Stored items from a collection
******************************

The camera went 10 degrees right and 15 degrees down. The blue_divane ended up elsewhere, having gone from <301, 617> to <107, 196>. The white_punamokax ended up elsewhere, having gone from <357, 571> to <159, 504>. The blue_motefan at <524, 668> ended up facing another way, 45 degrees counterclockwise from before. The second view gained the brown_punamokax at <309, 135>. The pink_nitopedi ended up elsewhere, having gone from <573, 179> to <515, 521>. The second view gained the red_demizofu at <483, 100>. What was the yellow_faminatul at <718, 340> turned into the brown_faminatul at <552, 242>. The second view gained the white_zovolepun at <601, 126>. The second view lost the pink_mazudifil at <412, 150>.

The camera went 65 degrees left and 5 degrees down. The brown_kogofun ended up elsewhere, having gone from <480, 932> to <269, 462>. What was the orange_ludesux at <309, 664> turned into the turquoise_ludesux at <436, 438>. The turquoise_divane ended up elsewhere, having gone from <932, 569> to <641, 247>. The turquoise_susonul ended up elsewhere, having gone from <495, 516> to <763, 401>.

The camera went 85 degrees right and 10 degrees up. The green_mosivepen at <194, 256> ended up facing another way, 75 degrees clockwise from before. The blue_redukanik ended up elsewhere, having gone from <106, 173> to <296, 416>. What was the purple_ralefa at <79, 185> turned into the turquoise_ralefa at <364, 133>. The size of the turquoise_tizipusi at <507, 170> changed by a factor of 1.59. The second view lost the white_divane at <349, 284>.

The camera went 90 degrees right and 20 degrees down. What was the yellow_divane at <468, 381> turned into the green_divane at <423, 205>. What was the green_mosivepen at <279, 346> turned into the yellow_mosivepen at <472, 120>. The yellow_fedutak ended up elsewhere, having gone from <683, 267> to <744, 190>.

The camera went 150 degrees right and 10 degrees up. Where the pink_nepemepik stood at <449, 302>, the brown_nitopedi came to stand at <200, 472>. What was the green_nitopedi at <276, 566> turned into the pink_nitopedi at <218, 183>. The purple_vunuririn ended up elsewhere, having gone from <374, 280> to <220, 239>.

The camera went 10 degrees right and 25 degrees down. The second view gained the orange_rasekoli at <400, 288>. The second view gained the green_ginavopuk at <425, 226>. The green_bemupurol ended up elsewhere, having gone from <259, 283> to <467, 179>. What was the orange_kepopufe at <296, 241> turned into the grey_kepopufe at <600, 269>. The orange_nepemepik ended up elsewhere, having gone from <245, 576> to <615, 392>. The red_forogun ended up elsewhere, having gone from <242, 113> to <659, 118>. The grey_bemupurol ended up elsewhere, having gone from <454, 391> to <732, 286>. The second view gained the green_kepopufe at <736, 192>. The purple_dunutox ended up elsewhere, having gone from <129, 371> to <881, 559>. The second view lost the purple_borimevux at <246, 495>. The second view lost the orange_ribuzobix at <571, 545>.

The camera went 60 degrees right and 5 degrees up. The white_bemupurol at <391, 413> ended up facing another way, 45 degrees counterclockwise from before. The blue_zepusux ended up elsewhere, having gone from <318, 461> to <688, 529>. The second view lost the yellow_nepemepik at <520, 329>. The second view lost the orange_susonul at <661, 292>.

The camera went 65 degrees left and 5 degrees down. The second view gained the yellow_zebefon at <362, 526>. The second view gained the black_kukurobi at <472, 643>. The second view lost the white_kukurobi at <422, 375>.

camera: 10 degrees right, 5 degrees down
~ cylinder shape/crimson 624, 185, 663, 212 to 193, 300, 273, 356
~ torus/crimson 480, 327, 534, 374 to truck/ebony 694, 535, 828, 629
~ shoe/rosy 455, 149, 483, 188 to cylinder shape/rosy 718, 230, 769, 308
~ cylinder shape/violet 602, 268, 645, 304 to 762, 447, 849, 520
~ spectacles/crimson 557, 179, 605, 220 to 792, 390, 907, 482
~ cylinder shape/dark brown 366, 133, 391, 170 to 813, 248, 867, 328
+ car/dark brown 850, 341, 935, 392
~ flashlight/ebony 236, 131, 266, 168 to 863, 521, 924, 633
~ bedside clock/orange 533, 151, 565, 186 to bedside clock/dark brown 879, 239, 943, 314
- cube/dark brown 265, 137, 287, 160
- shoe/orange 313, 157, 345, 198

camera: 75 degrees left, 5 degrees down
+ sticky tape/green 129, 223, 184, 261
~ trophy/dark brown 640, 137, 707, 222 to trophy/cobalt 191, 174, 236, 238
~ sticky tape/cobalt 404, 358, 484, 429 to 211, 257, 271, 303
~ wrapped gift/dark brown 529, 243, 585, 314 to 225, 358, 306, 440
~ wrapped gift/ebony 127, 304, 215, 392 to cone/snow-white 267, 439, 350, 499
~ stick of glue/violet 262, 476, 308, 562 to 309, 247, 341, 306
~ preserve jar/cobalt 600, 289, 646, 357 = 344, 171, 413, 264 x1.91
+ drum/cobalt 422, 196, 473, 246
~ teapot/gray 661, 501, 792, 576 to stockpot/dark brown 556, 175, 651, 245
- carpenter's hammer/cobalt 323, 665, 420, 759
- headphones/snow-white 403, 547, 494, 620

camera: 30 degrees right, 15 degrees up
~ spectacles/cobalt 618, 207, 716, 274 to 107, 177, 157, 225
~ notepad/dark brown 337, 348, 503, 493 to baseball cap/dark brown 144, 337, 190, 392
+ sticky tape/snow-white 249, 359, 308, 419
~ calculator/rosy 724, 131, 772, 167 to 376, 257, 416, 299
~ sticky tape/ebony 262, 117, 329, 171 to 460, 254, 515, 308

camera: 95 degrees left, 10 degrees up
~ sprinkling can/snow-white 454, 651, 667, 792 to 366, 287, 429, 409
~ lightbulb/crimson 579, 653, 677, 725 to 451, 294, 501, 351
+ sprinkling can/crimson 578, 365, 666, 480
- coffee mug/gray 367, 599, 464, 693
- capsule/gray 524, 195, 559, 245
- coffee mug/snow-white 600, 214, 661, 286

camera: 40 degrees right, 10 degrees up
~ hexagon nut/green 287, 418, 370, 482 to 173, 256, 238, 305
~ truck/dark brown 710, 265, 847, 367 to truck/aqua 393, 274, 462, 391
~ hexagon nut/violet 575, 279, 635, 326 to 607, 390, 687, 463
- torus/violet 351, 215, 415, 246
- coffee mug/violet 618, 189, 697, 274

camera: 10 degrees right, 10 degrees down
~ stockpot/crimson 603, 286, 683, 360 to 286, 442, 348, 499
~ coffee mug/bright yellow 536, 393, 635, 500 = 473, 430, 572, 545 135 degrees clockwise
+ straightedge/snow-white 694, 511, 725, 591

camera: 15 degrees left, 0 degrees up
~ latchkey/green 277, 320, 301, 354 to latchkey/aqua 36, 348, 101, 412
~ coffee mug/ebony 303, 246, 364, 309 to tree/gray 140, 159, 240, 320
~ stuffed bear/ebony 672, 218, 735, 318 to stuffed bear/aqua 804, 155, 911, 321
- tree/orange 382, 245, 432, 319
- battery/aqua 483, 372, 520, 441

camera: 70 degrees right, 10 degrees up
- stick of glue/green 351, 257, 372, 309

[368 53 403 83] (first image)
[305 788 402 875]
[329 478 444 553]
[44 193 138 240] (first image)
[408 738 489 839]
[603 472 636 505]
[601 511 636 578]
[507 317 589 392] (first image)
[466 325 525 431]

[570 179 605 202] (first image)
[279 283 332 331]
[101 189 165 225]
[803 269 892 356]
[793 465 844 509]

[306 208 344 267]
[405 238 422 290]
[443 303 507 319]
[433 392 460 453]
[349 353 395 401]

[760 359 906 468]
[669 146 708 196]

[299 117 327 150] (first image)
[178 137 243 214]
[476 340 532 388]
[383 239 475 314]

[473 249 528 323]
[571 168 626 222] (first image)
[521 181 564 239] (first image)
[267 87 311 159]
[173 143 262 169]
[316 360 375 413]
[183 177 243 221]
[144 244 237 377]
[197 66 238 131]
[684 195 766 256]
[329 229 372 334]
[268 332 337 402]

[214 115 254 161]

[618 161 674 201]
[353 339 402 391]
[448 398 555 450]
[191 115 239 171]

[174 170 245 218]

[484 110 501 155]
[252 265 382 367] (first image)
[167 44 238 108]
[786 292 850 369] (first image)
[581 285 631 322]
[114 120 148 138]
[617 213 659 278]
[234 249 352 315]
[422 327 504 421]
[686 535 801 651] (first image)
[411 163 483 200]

******************************

→ **Work instructions**
Your reply is to repeat, unchanged, the lines above running from the one with "230, 769, 308" up to and including the one with "239, 943, 314".

→ **Task output**
~ shoe/rosy 455, 149, 483, 188 to cylinder shape/rosy 718, 230, 769, 308
~ cylinder shape/violet 602, 268, 645, 304 to 762, 447, 849, 520
~ spectacles/crimson 557, 179, 605, 220 to 792, 390, 907, 482
~ cylinder shape/dark brown 366, 133, 391, 170 to 813, 248, 867, 328
+ car/dark brown 850, 341, 935, 392
~ flashlight/ebony 236, 131, 266, 168 to 863, 521, 924, 633
~ bedside clock/orange 533, 151, 565, 186 to bedside clock/dark brown 879, 239, 943, 314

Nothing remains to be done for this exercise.